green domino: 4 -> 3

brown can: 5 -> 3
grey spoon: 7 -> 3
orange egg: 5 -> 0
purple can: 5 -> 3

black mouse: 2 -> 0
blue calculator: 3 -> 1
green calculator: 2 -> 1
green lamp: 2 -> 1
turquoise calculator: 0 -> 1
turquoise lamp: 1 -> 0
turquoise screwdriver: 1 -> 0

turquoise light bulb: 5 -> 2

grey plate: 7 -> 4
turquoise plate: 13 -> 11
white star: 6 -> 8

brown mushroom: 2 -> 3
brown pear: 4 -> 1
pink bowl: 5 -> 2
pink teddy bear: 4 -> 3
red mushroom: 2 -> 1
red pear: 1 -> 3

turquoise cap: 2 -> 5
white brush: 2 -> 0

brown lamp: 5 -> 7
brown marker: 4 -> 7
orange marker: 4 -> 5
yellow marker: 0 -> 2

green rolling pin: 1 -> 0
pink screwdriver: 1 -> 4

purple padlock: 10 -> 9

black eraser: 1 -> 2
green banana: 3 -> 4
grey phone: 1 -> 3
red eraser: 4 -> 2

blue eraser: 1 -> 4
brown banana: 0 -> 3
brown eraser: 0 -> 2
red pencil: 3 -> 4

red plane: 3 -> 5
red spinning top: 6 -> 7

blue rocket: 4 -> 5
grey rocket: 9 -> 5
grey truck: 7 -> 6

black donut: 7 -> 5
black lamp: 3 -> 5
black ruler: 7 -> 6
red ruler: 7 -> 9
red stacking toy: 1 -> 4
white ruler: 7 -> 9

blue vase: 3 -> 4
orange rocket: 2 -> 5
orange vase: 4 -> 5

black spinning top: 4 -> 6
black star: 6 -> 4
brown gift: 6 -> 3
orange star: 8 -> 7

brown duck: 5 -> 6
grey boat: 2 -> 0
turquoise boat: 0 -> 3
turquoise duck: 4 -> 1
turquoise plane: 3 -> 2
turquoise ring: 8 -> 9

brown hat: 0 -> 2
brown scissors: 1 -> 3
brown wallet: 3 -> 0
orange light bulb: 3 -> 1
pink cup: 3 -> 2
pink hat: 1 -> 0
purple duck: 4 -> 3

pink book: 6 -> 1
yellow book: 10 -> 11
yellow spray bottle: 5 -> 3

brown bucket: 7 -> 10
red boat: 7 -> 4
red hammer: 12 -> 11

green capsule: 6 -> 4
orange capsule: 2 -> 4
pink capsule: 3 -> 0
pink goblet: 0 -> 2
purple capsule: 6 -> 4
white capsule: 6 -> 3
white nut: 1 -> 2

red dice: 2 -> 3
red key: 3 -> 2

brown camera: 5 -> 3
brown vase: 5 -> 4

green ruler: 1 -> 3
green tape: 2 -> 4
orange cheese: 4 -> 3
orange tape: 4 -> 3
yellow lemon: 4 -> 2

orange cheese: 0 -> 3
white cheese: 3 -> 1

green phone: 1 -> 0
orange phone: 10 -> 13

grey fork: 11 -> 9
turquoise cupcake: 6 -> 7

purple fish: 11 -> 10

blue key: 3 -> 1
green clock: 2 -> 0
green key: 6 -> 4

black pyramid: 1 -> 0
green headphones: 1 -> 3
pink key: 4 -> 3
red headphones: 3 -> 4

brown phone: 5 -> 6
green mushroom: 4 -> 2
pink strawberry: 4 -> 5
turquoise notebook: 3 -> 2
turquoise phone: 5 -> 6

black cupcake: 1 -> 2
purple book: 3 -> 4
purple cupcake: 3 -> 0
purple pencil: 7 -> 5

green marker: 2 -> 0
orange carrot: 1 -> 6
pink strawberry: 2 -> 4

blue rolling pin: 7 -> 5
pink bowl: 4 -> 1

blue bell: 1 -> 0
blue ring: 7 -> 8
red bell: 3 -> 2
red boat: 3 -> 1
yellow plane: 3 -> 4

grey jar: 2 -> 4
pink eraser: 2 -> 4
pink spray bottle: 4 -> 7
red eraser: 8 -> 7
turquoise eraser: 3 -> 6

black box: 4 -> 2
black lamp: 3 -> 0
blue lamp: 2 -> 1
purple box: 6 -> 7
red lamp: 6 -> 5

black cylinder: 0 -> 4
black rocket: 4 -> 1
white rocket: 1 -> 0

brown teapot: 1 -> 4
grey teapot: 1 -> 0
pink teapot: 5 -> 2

* WORK REQUEST
Output only the lines from the top of the entries through the one holding "grey truck: 7 -> 6", copied exactly.

* WRITTEN ANSWER
green domino: 4 -> 3

brown can: 5 -> 3
grey spoon: 7 -> 3
orange egg: 5 -> 0
purple can: 5 -> 3

black mouse: 2 -> 0
blue calculator: 3 -> 1
green calculator: 2 -> 1
green lamp: 2 -> 1
turquoise calculator: 0 -> 1
turquoise lamp: 1 -> 0
turquoise screwdriver: 1 -> 0

turquoise light bulb: 5 -> 2

grey plate: 7 -> 4
turquoise plate: 13 -> 11
white star: 6 -> 8

brown mushroom: 2 -> 3
brown pear: 4 -> 1
pink bowl: 5 -> 2
pink teddy bear: 4 -> 3
red mushroom: 2 -> 1
red pear: 1 -> 3

turquoise cap: 2 -> 5
white brush: 2 -> 0

brown lamp: 5 -> 7
brown marker: 4 -> 7
orange marker: 4 -> 5
yellow marker: 0 -> 2

green rolling pin: 1 -> 0
pink screwdriver: 1 -> 4

purple padlock: 10 -> 9

black eraser: 1 -> 2
green banana: 3 -> 4
grey phone: 1 -> 3
red eraser: 4 -> 2

blue eraser: 1 -> 4
brown banana: 0 -> 3
brown eraser: 0 -> 2
red pencil: 3 -> 4

red plane: 3 -> 5
red spinning top: 6 -> 7

blue rocket: 4 -> 5
grey rocket: 9 -> 5
grey truck: 7 -> 6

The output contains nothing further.